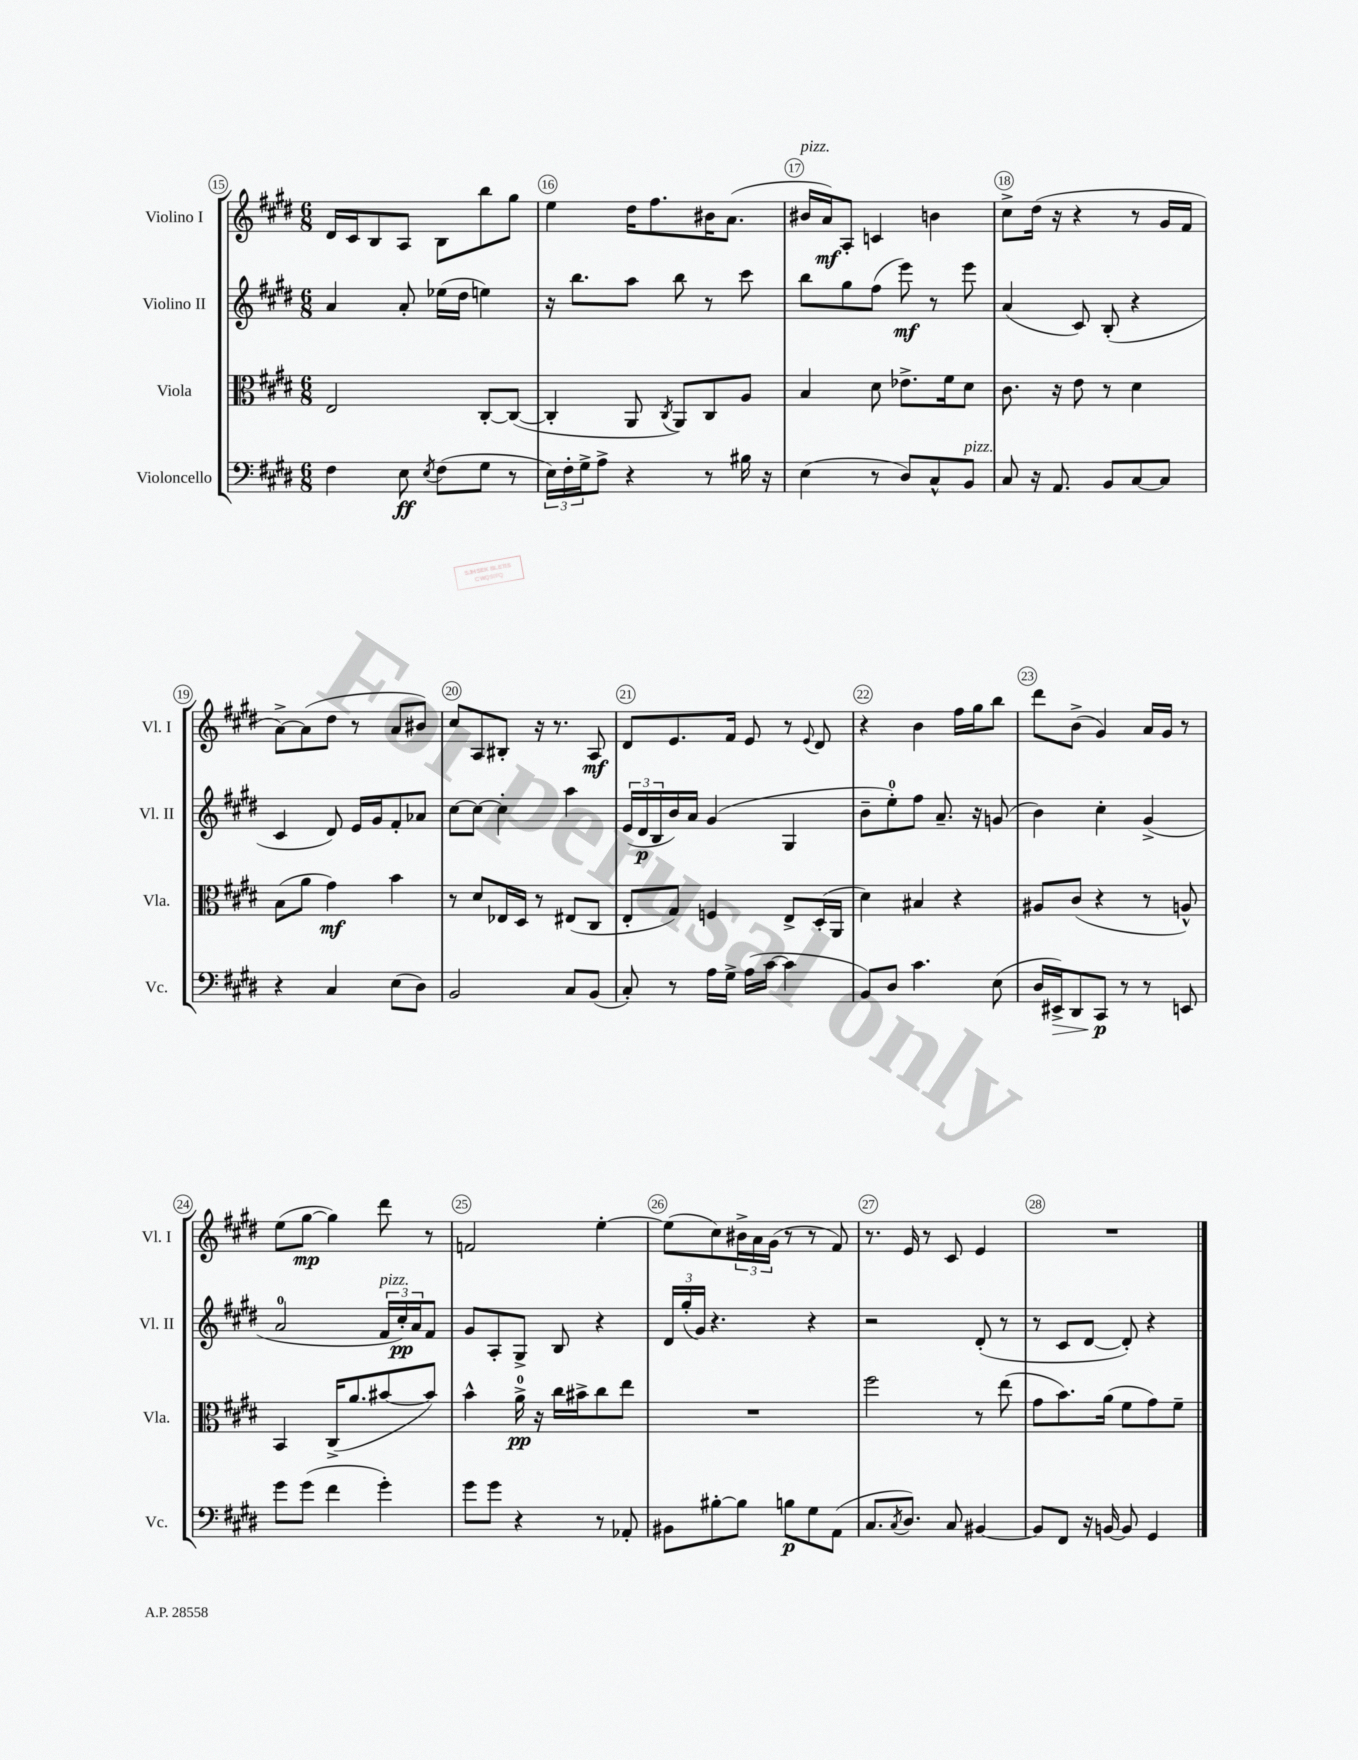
<<
\new StaffGroup <<
\new Staff = "s0" \with { instrumentName = "Violino I" shortInstrumentName = "Vl. I" } {
    \clef treble \key e \major \numericTimeSignature \time 6/8
    dis'16 cis'16 b8 a8 b8 b''8 gis''8 |
    e''4 dis''16 fis''8. bis'16 a'8.( |
    bis'16^\markup { \italic "pizz." } a'16\mf) a8-. c'4 b'4 |
    cis''8-> dis''16( r16 r4 r8 gis'16 fis'16 |
    a'8~->) a'8( dis''8 r8 a'8 bis'8) |
    cis''8 a8 bis8-. r16 r8. a8\mf |
    dis'8 e'8. fis'16 e'8 r8 \appoggiatura { e'8 } dis'8 |
    r4 b'4 fis''16 gis''16 b''8 |
    dis'''8 b'8->( gis'4) a'16 gis'16 r8 |
    e''8( gis''8~\mp gis''4) dis'''8 r8 |
    f'2 e''4~-. |
    e''8( cis''8) \tuplet 3/2 { bis'16-> a'16 gis'16( } r8 r8 fis'8) |
    r8. e'16 r8 cis'8 e'4 |
    R2. \bar "|." |
}
\new Staff = "s1" \with { instrumentName = "Violino II" shortInstrumentName = "Vl. II" } {
    \clef treble \key e \major \numericTimeSignature \time 6/8
    a'4 a'8-. ees''16( dis''16 e''4) |
    r16 b''8. a''8 b''8 r8 cis'''8 |
    b''8 gis''8 fis''8( e'''8\mf) r8 e'''8 |
    a'4( cis'8) b8-.( r4 |
    cis'4 dis'8) e'16 gis'16 fis'8-. aes'8 |
    cis''8~ cis''8~ cis''4-. a''4 |
    \tuplet 3/2 { e'16( dis'16\p b16 } b'16) a'16 gis'4( gis4 |
    b'8-- e''8-0-.) fis''8 a'8.-- r16 g'8( |
    b'4) cis''4-. gis'4->( |
    a'2-0 \tuplet 3/2 { fis'16^\markup { \italic "pizz." } cis''16-.\pp) a'16 } fis'8 |
    gis'8 a8-. gis8-> b8 r4 |
    \tuplet 3/2 { dis'16 gis''16-.( gis'16) } r4. r4 |
    r2 dis'8-.( r8 |
    r8 cis'8 dis'8~ dis'8-.) r4 \bar "|." |
}
\new Staff = "s2" \with { instrumentName = "Viola" shortInstrumentName = "Vla." } {
    \clef alto \key e \major \numericTimeSignature \time 6/8
    e2 cis8~-. cis8~( |
    cis4-. a,8 \acciaccatura { cis8 } a,8) cis8 a8 |
    b4 dis'8 ees'8.-> fis'16 dis'8 |
    cis'8. r16 e'8 r8 dis'4 |
    b8( a'8 gis'4\mf) b'4 |
    r8 dis'8 ees16 dis16 r8 eis8( cis8 |
    e8-. gis8) f4 e8-> dis16-.( a,16 |
    dis'4) bis4 r4 |
    ais8 cis'8( r4 r8 a8-^) |
    b,4 cis16->( a'8. bis'8~ bis'8) |
    b'4-^ a'16-0->\pp r16 cis''16 bis'16-> cis''8 e''8 |
    R2. |
    fis''2 r8 e''8( |
    gis'8 b'8.) a'16( fis'8 gis'8) fis'8-- \bar "|." |
}
\new Staff = "s3" \with { instrumentName = "Violoncello" shortInstrumentName = "Vc." } {
    \clef bass \key e \major \numericTimeSignature \time 6/8
    fis4 e8\ff \acciaccatura { e8 } fis8( gis8 r8 |
    \tuplet 3/2 { e16) fis16-. gis16-> } a8-> r4 r8 bis16 r16 |
    e4( r8 dis8) cis8-^ b,8^\markup { \italic "pizz." } |
    cis8 r16 a,8. b,8 cis8~ cis8 |
    r4 cis4 e8( dis8) |
    b,2 cis8 b,8( |
    cis8-.) r8 a16 gis16-> a16( cis'16~ cis'4 |
    b,8) dis8 cis'4. e8( |
    dis16 eis,16->\>) dis,8 cis,8\p\! r8 r8 e,8 |
    gis'8 gis'8( fis'4 gis'4-.) |
    gis'8 gis'8 r4 r8 aes,8-. |
    bis,8 bis8~-. bis8 b8\p gis8 a,8( |
    cis8. \acciaccatura { cis8 } dis8.) cis8 bis,4~ |
    bis,8 fis,8 r16 b,16~ b,8 gis,4 \bar "|." |
}
>>
>>
\layout { \context { \Score currentBarNumber = #15 \override BarNumber.break-visibility = ##(#f #t #t) barNumberVisibility = #all-bar-numbers-visible \override BarNumber.stencil = #(make-stencil-circler 0.1 0.3 ly:text-interface::print) } }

### Exercise directions:
Gather every line of the records above that contains the string "acciaccatura", matching case exactly, and copy each one out in full.

### Result of the exercise:
    cis4-. a,8 \acciaccatura { cis8 } a,8) cis8 a8 |
    fis4 e8\ff \acciaccatura { e8 } fis8( gis8 r8 |
    cis8. \acciaccatura { cis8 } dis8.) cis8 bis,4~ |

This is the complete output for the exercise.